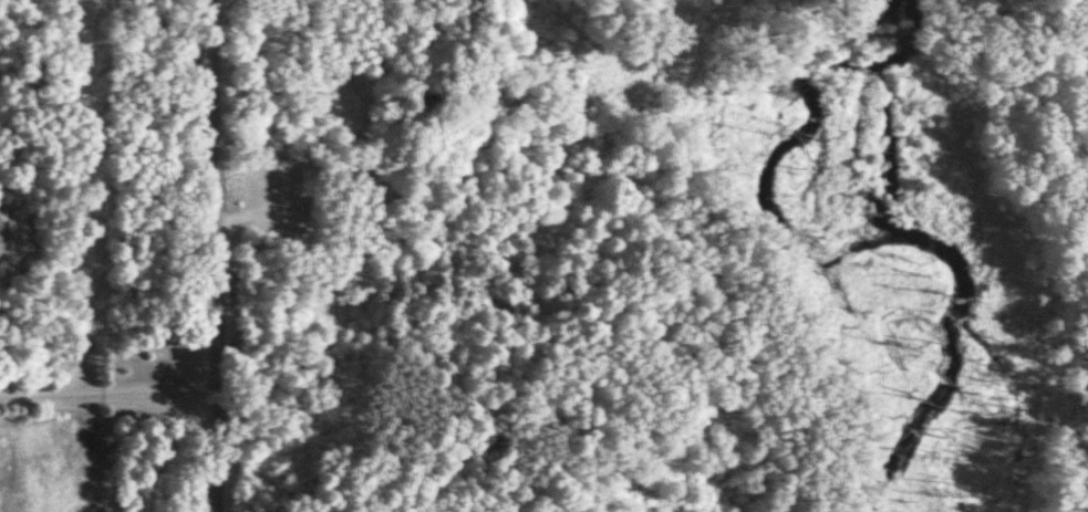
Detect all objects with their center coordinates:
road: (999, 12)
road: (888, 32)
road: (597, 135)
parking lot: (291, 191)
parking lot: (288, 192)
road: (265, 218)
building: (5, 238)
road: (209, 255)
road: (105, 391)
building: (86, 419)
road: (1079, 505)

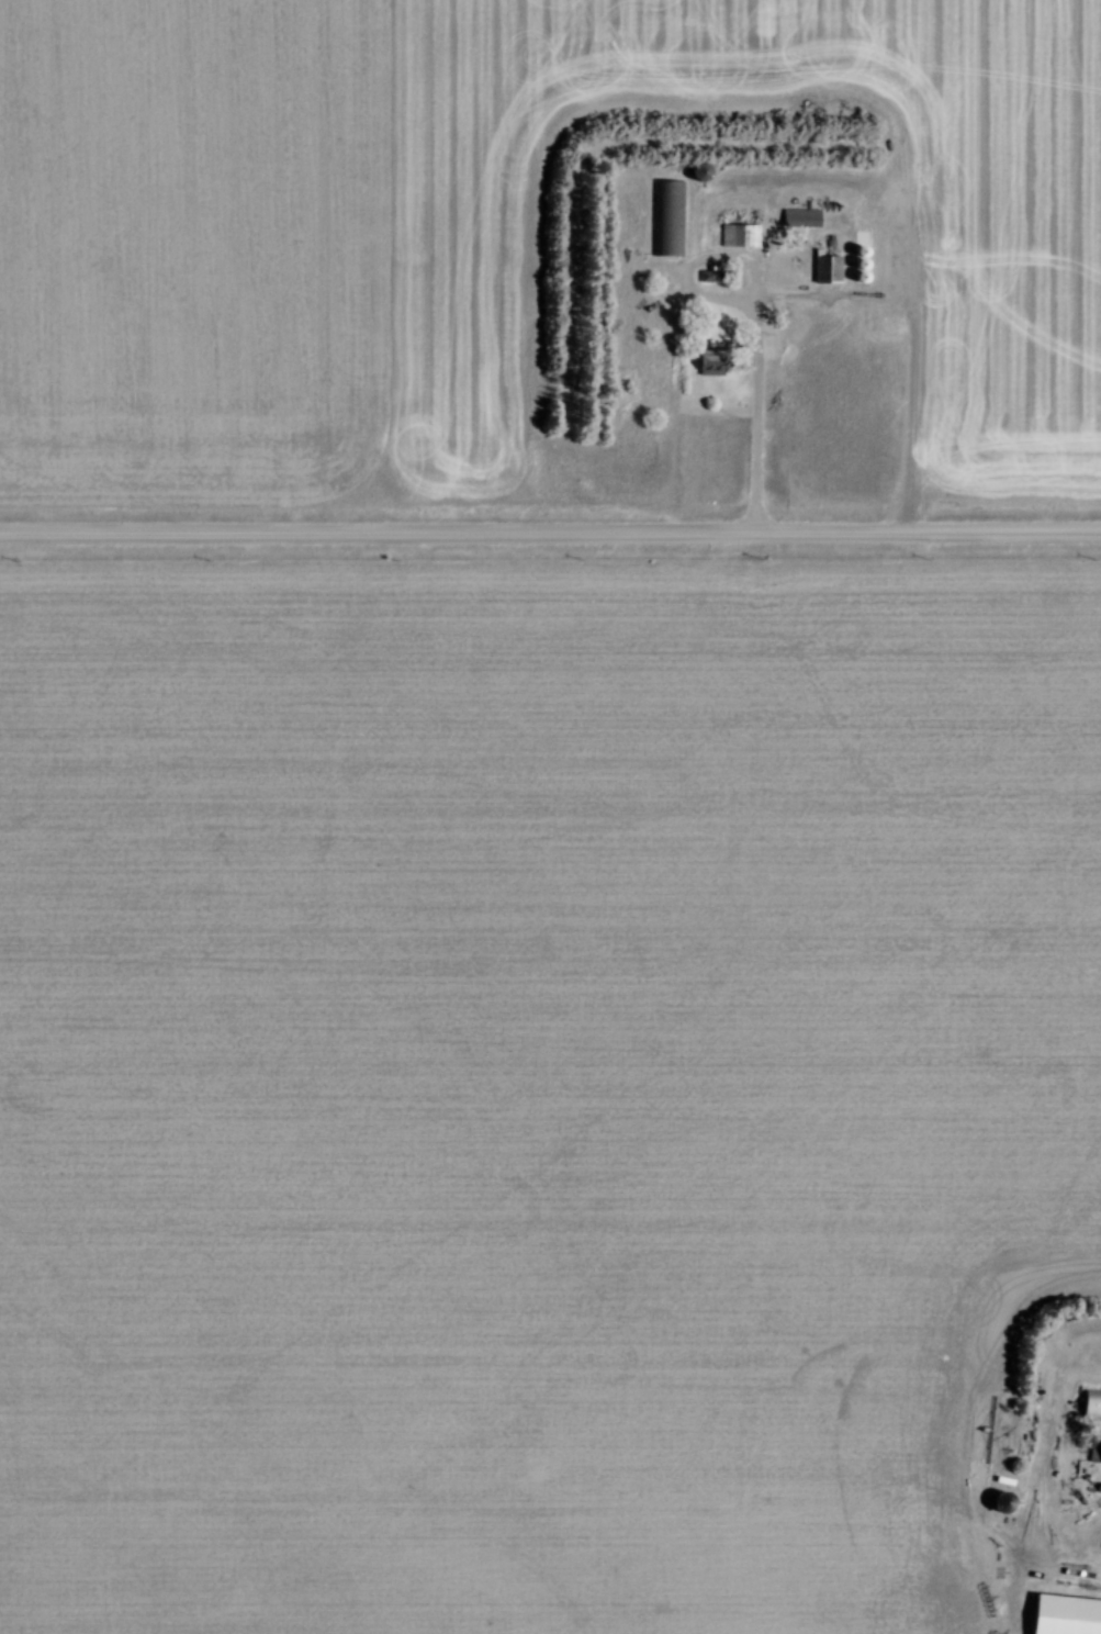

- Problem -
Since pictures are not part of the copy, set down only the remaining data exactly.

- Output of the task -
Detect all objects with their center coordinates:
road: (999, 12)
road: (888, 32)
road: (597, 135)
parking lot: (291, 191)
parking lot: (288, 192)
road: (265, 218)
building: (5, 238)
road: (209, 255)
road: (105, 391)
building: (86, 419)
road: (1079, 505)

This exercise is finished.